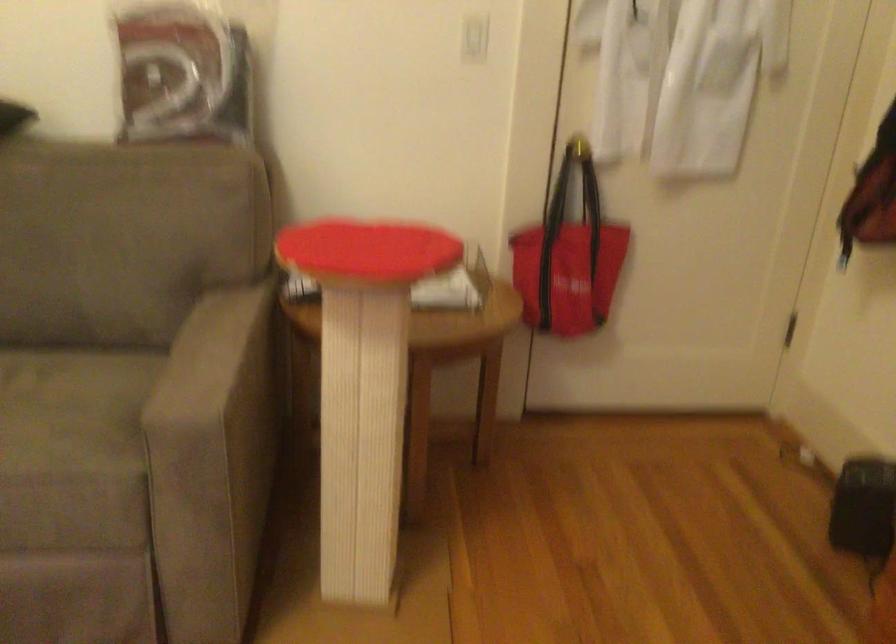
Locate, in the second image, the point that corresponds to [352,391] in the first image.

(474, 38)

+ + + +

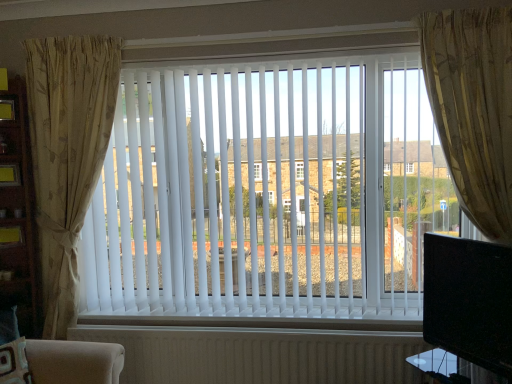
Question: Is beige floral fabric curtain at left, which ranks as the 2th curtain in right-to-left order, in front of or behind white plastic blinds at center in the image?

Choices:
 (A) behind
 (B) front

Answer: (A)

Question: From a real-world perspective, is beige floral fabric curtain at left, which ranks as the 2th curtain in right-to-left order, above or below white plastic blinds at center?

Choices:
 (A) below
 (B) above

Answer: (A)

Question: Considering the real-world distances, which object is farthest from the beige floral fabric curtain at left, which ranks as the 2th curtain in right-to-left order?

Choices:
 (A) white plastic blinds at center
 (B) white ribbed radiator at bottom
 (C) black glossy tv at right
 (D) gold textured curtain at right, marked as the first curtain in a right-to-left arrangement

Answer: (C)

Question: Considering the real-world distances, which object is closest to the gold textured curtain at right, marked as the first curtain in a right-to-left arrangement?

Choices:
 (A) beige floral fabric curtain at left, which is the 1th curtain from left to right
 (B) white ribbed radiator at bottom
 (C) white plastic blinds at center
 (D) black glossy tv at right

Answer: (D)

+ + + +

Please convert part of the listing into a Markdown table with the columns Number and Text. Begin at the line that contains "Question: Is beige", stop after the line that contains "in right-to-left order?", number each row, and leave out blank lines.

▶ _Task output_
| Number | Text |
|---|---|
| 1 | Question: Is beige floral fabric curtain at left, which ranks as the 2th curtain in right-to-left order, in front of or behind white plastic blinds at center in the image? |
| 2 | Choices: |
| 3 |  (A) behind |
| 4 |  (B) front |
| 5 | Answer: (A) |
| 6 | Question: From a real-world perspective, is beige floral fabric curtain at left, which ranks as the 2th curtain in right-to-left order, above or below white plastic blinds at center? |
| 7 | Choices: |
| 8 |  (A) below |
| 9 |  (B) above |
| 10 | Answer: (A) |
| 11 | Question: Considering the real-world distances, which object is farthest from the beige floral fabric curtain at left, which ranks as the 2th curtain in right-to-left order? |